* **The task**: In the listing that follows, count each line where the word "round" appears; write nothing but the count.

─── Data to use

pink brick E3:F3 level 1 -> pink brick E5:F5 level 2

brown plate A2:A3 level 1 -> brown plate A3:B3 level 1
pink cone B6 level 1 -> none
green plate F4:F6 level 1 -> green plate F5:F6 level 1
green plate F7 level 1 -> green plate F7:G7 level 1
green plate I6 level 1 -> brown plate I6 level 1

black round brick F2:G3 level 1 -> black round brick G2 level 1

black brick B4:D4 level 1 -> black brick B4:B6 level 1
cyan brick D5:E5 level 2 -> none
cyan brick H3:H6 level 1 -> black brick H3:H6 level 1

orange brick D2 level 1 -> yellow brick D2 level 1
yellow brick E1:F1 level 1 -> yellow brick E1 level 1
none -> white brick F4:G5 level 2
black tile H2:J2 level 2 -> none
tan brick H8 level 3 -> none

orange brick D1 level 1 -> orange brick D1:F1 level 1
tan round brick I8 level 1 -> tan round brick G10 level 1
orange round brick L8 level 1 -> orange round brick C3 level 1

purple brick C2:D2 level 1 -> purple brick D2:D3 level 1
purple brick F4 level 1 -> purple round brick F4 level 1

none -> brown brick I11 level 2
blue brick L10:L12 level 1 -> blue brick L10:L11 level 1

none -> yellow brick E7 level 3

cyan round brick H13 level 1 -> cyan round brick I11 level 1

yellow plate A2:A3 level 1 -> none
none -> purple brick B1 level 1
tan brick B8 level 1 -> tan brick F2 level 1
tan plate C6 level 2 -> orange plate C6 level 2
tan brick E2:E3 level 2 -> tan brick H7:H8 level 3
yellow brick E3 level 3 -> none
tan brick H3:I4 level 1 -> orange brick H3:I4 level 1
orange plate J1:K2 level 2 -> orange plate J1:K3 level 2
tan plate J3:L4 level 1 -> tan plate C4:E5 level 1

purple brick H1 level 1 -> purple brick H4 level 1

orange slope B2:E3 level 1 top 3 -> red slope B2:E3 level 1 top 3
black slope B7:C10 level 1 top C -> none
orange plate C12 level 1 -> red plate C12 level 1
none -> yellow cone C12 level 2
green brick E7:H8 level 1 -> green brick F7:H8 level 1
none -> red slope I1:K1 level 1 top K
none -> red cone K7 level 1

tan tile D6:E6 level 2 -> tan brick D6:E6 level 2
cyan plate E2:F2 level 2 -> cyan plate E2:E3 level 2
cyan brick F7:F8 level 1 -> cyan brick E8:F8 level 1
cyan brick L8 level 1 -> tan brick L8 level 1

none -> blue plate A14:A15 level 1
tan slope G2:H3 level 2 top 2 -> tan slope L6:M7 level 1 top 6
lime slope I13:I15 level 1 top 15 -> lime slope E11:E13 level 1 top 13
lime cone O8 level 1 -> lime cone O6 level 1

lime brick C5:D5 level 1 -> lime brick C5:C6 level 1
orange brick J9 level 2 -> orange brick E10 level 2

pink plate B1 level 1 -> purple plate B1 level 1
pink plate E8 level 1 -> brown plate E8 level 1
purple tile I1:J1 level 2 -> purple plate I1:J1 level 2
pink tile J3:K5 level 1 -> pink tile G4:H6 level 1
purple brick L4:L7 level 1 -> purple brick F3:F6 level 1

──────

* **Solution for this exercise**: 5